(What to produce)
Look below for the line containing "TFT3 pin RES: 9 -> 5"; from there, print each line exactly up to and including the line containing "LUX2 pin GND: none -> GND", and stop.

Start of Data supplied

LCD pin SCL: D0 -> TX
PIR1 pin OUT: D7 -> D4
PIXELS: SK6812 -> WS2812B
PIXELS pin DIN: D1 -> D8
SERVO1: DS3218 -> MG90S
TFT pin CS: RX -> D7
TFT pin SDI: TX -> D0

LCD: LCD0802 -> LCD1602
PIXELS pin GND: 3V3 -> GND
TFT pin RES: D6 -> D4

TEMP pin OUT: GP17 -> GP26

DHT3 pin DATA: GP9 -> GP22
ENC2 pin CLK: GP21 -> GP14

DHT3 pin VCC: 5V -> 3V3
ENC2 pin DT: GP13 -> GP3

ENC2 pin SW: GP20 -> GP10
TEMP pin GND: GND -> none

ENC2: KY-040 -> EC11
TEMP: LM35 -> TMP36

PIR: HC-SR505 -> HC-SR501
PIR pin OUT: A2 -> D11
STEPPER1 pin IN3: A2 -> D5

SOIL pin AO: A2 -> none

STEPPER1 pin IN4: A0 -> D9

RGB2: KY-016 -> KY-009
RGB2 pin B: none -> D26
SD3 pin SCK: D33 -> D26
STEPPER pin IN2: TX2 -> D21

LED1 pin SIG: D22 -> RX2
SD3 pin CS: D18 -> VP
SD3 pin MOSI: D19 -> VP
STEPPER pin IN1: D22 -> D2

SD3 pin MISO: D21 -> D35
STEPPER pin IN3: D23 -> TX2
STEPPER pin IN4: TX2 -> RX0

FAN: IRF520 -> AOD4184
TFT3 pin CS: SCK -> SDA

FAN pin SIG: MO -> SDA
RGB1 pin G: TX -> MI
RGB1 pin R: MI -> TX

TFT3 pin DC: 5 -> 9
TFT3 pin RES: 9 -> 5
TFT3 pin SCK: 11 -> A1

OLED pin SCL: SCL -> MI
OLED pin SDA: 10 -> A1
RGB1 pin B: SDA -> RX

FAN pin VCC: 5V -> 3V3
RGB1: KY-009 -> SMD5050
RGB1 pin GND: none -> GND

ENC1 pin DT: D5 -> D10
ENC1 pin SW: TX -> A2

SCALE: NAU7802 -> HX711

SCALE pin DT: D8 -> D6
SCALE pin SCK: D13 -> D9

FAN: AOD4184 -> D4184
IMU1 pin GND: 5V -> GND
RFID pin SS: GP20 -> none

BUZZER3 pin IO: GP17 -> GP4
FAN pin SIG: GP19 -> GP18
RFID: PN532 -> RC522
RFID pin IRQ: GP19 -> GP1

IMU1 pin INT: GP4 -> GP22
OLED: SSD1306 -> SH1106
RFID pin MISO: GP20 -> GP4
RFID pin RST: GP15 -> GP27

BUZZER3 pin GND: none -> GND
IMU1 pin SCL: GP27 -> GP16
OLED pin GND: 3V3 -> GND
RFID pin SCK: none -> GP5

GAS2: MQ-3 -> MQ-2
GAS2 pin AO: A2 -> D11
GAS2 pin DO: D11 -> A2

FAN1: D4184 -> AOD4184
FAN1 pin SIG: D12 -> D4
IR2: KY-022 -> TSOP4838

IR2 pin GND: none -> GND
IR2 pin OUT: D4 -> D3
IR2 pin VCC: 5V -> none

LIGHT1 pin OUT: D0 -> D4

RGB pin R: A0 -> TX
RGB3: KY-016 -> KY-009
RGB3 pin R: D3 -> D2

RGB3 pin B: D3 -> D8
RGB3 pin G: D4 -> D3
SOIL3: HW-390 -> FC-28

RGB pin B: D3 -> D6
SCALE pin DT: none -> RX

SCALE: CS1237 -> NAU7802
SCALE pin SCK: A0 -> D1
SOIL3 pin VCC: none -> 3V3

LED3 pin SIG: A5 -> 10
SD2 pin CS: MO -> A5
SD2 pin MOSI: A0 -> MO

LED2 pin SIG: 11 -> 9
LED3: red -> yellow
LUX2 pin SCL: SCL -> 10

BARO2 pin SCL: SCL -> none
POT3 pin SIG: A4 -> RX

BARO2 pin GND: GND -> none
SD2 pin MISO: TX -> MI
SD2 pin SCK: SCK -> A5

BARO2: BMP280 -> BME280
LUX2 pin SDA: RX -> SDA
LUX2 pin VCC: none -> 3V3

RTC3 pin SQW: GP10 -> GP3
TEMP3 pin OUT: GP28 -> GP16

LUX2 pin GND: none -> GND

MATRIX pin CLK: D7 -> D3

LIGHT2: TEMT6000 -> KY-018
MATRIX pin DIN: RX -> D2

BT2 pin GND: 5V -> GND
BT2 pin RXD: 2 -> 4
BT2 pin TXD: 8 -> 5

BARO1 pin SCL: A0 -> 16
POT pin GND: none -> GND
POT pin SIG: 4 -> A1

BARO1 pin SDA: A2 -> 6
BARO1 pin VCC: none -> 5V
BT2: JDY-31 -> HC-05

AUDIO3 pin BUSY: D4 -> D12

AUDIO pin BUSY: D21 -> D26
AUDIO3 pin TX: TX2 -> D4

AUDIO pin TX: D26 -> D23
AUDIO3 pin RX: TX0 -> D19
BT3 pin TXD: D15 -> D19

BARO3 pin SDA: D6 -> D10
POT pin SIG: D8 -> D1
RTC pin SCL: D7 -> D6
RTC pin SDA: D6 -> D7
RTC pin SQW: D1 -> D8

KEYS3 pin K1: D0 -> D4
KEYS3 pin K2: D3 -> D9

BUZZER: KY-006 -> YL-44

End of Data supplied

(Reply to the task)
TFT3 pin RES: 9 -> 5
TFT3 pin SCK: 11 -> A1

OLED pin SCL: SCL -> MI
OLED pin SDA: 10 -> A1
RGB1 pin B: SDA -> RX

FAN pin VCC: 5V -> 3V3
RGB1: KY-009 -> SMD5050
RGB1 pin GND: none -> GND

ENC1 pin DT: D5 -> D10
ENC1 pin SW: TX -> A2

SCALE: NAU7802 -> HX711

SCALE pin DT: D8 -> D6
SCALE pin SCK: D13 -> D9

FAN: AOD4184 -> D4184
IMU1 pin GND: 5V -> GND
RFID pin SS: GP20 -> none

BUZZER3 pin IO: GP17 -> GP4
FAN pin SIG: GP19 -> GP18
RFID: PN532 -> RC522
RFID pin IRQ: GP19 -> GP1

IMU1 pin INT: GP4 -> GP22
OLED: SSD1306 -> SH1106
RFID pin MISO: GP20 -> GP4
RFID pin RST: GP15 -> GP27

BUZZER3 pin GND: none -> GND
IMU1 pin SCL: GP27 -> GP16
OLED pin GND: 3V3 -> GND
RFID pin SCK: none -> GP5

GAS2: MQ-3 -> MQ-2
GAS2 pin AO: A2 -> D11
GAS2 pin DO: D11 -> A2

FAN1: D4184 -> AOD4184
FAN1 pin SIG: D12 -> D4
IR2: KY-022 -> TSOP4838

IR2 pin GND: none -> GND
IR2 pin OUT: D4 -> D3
IR2 pin VCC: 5V -> none

LIGHT1 pin OUT: D0 -> D4

RGB pin R: A0 -> TX
RGB3: KY-016 -> KY-009
RGB3 pin R: D3 -> D2

RGB3 pin B: D3 -> D8
RGB3 pin G: D4 -> D3
SOIL3: HW-390 -> FC-28

RGB pin B: D3 -> D6
SCALE pin DT: none -> RX

SCALE: CS1237 -> NAU7802
SCALE pin SCK: A0 -> D1
SOIL3 pin VCC: none -> 3V3

LED3 pin SIG: A5 -> 10
SD2 pin CS: MO -> A5
SD2 pin MOSI: A0 -> MO

LED2 pin SIG: 11 -> 9
LED3: red -> yellow
LUX2 pin SCL: SCL -> 10

BARO2 pin SCL: SCL -> none
POT3 pin SIG: A4 -> RX

BARO2 pin GND: GND -> none
SD2 pin MISO: TX -> MI
SD2 pin SCK: SCK -> A5

BARO2: BMP280 -> BME280
LUX2 pin SDA: RX -> SDA
LUX2 pin VCC: none -> 3V3

RTC3 pin SQW: GP10 -> GP3
TEMP3 pin OUT: GP28 -> GP16

LUX2 pin GND: none -> GND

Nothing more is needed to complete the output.